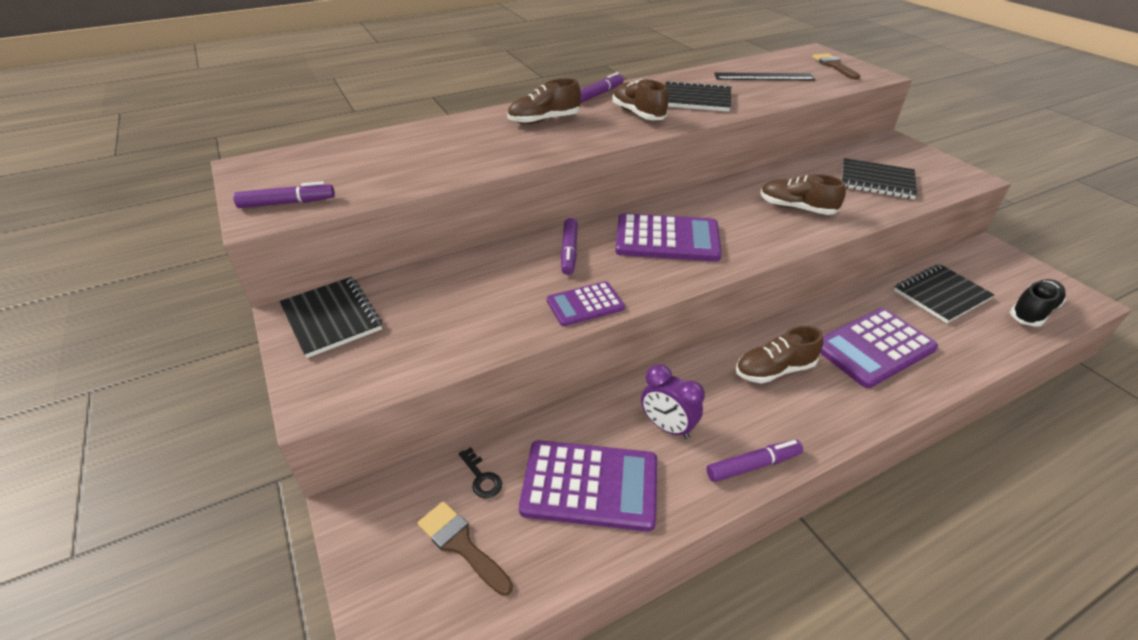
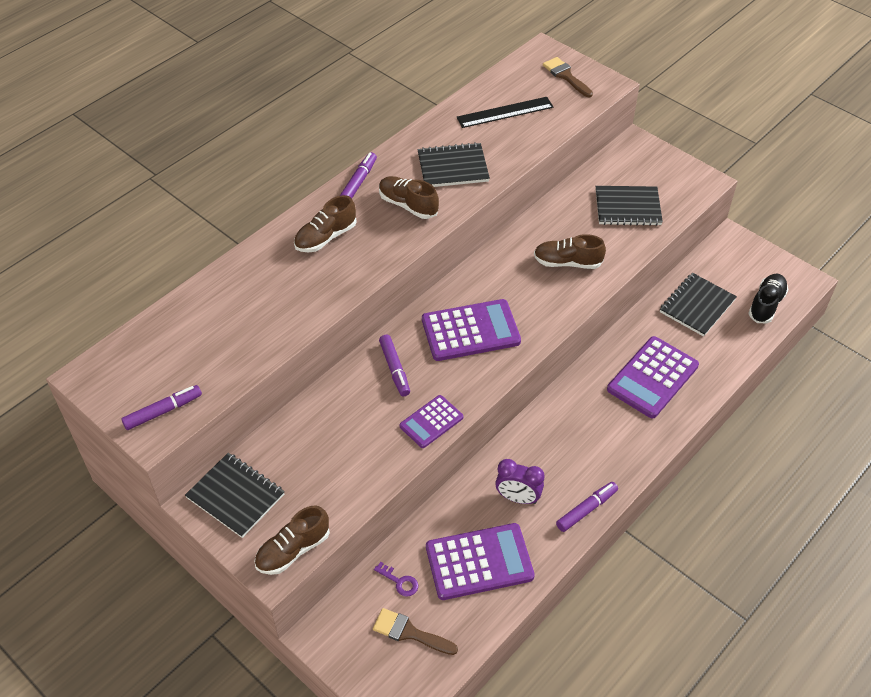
camera: 20 degrees left, 10 degrees up
(481, 477) = (399, 581): black key -> purple key
(774, 370) = (582, 422): brown shoe -> brown shoe (293, 550)

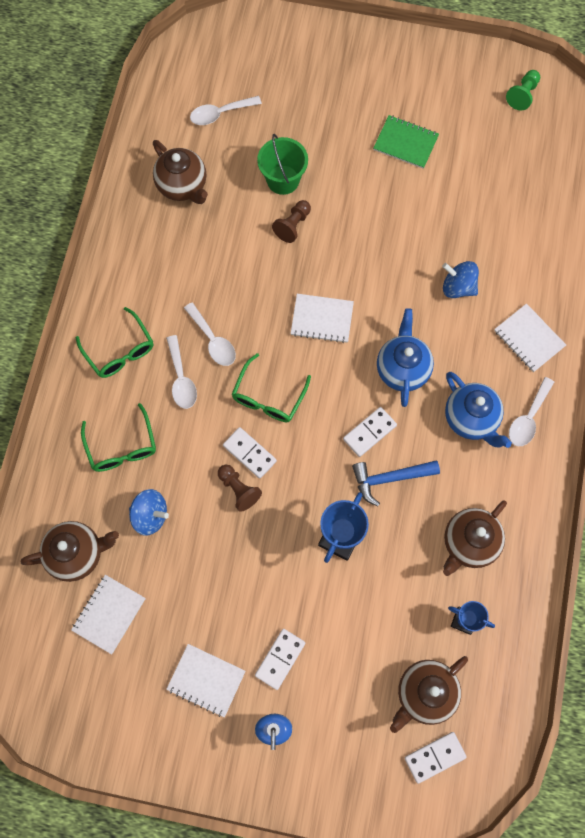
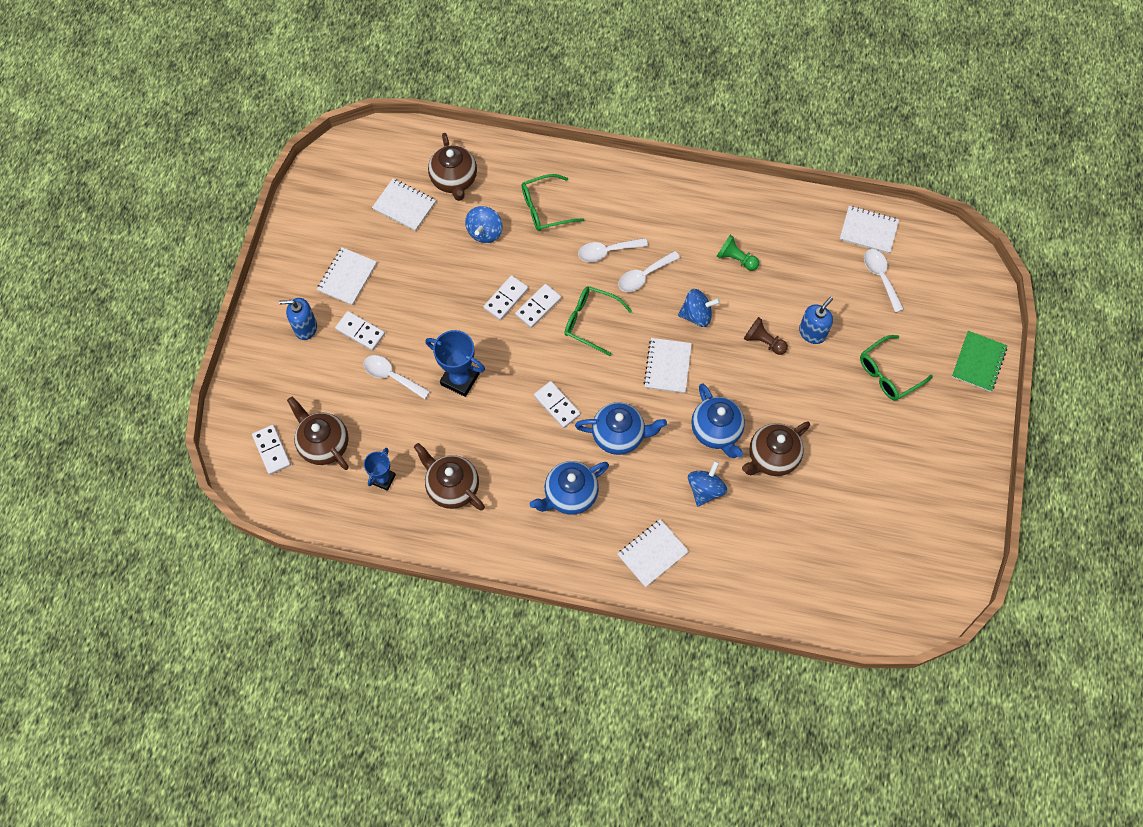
camera: 90 degrees right, 5 degrees down
(119, 351) = (632, 203): green glasses -> green glasses (888, 373)
(165, 120) = (868, 230): none -> white notebook
(182, 186) = (799, 247): brown teapot -> brown teapot (772, 457)
(238, 489) = (506, 298): brown pawn -> white domino
(261, 288) = (696, 315): none -> blue spinning top
(283, 180) = (812, 333): green bucket -> blue soap dispenser
(389, 479) = (513, 421): blue hammer -> none
(394, 274) = (716, 431): none -> blue teapot
(405, 143) = (863, 446): green notebook -> green notebook (978, 362)
(522, 95) = (933, 566): green pawn -> green pawn (736, 259)
(528, 418) = (571, 547): white spoon -> white spoon (392, 376)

◆ Your goal
Report how many lines of the preceding records include "notebook". Output the number only.

◆ Task solution
2